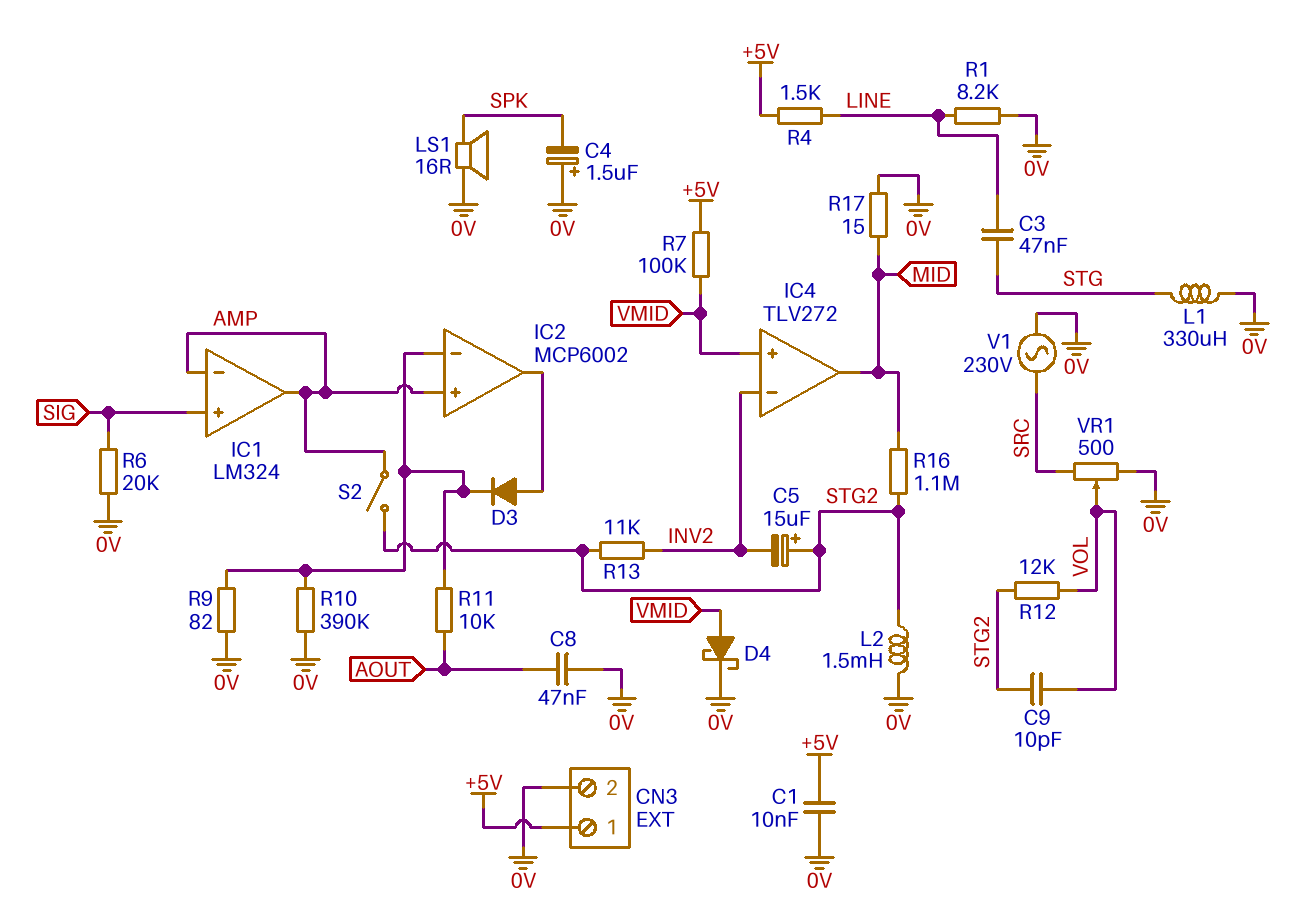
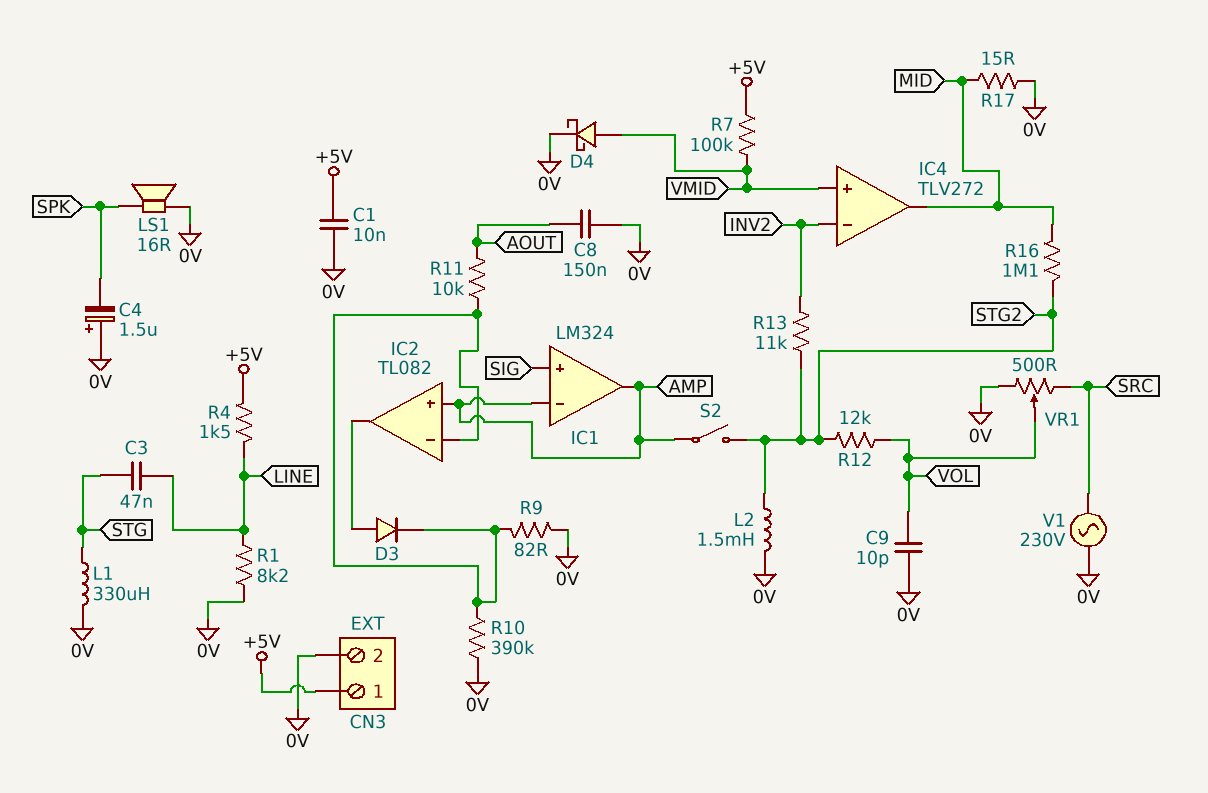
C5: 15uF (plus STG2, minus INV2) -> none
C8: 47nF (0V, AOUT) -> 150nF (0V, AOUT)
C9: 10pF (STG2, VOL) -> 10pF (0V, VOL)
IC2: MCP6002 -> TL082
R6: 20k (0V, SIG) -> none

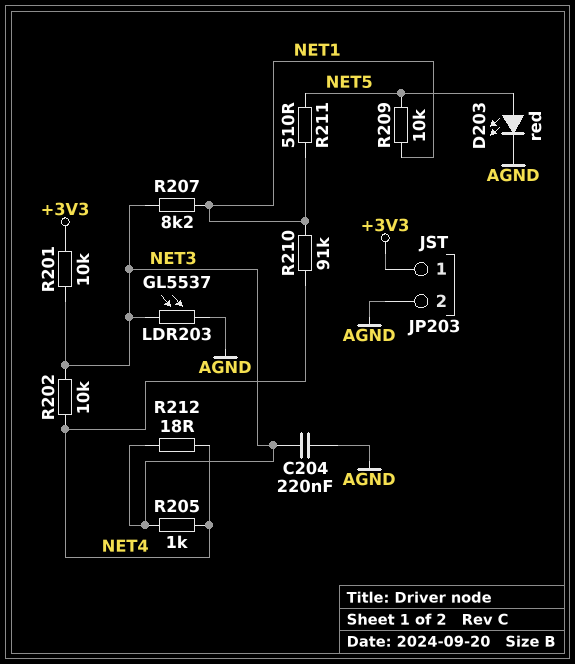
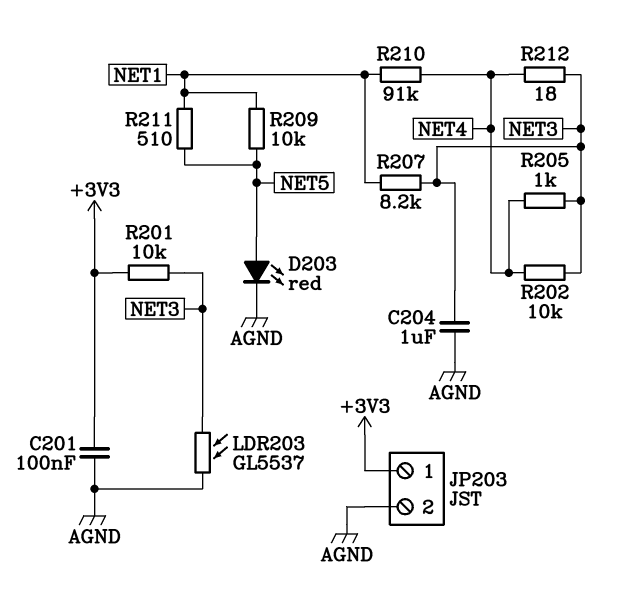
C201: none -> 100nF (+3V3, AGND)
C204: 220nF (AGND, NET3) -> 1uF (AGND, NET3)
══════════════════════════════
» **Prompt**: Check each line of the data above for the word "AGND" and copy the ones where it is found.

» **Answer**:
C201: none -> 100nF (+3V3, AGND)
C204: 220nF (AGND, NET3) -> 1uF (AGND, NET3)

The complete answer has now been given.